> **Work item**
The data below should be retyped exactly, with the pictures left out.

> **Provided data**
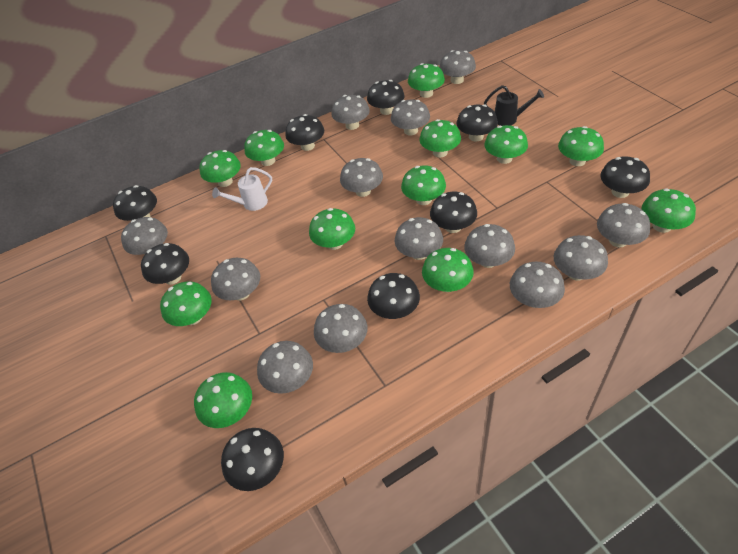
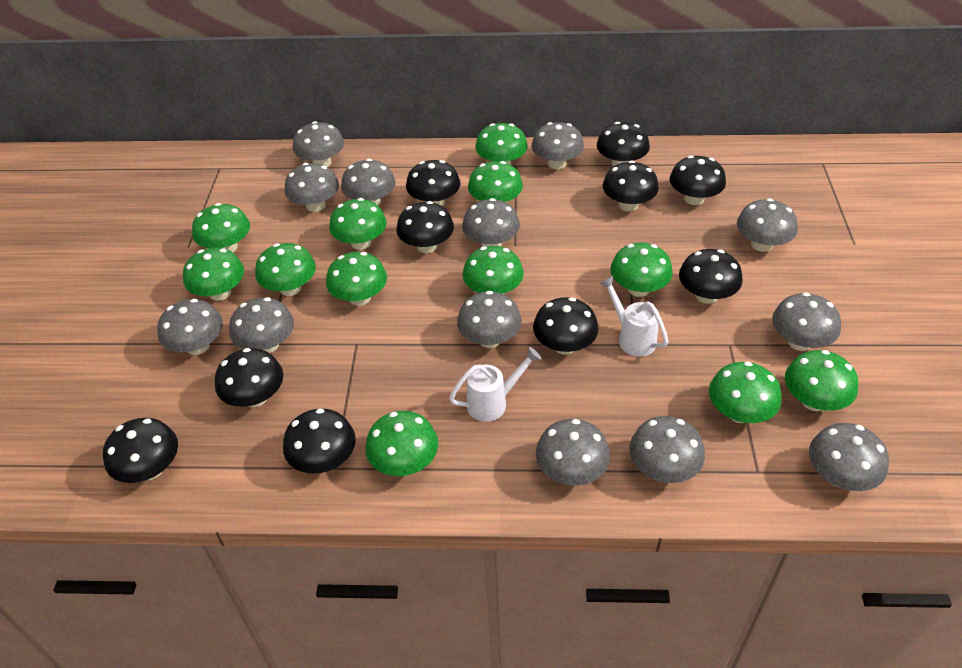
black mushroom: 9 -> 10
black watering can: 1 -> 0
white watering can: 1 -> 2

> **Problem solution**
black mushroom: 9 -> 10
black watering can: 1 -> 0
white watering can: 1 -> 2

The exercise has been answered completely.